• [What is being asked]
Copy out each line of the data below in which the string "MODE" appears.

____

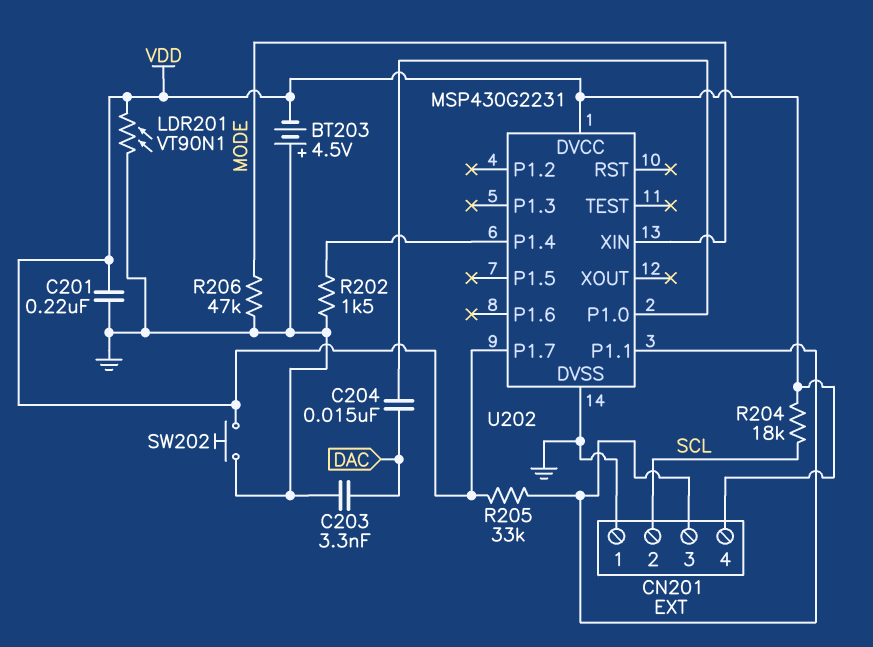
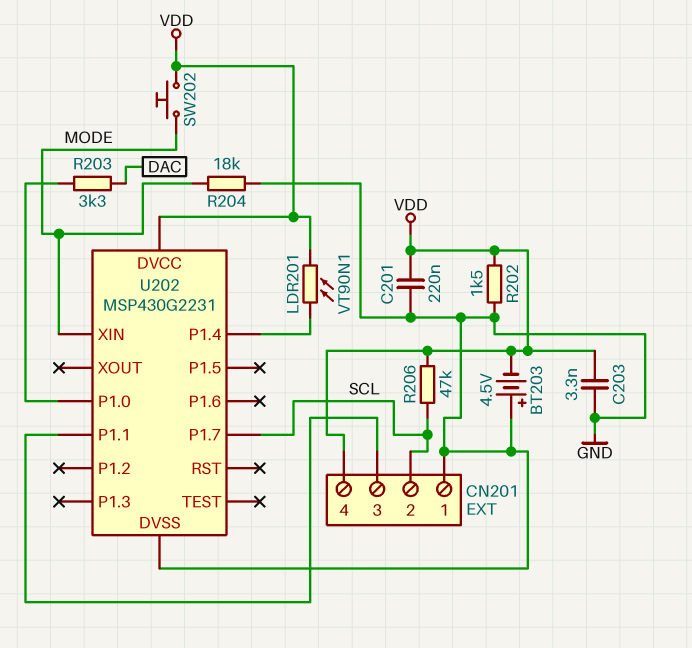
C203: 3.3nF (DAC, GND) -> 3.3nF (GND, VDD)
C204: 15nF (DAC, U202/P1.0) -> none
LDR201: VT90N1 (GND, VDD) -> VT90N1 (U202/P1.4, VDD)
R202: 1.5k (GND, U202/P1.4) -> 1.5k (GND, VDD)
R203: none -> 3.3k (DAC, U202/P1.0)
R204: 18k (SCL, VDD) -> 18k (GND, MODE)
R205: 33k (CN201/3, VDD) -> none
R206: 47k (GND, MODE) -> 47k (SCL, VDD)
SW202: button (GND, VDD) -> button (MODE, VDD)
U202 pin P1.7: VDD -> SCL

____

• [Written answer]
R204: 18k (SCL, VDD) -> 18k (GND, MODE)
R206: 47k (GND, MODE) -> 47k (SCL, VDD)
SW202: button (GND, VDD) -> button (MODE, VDD)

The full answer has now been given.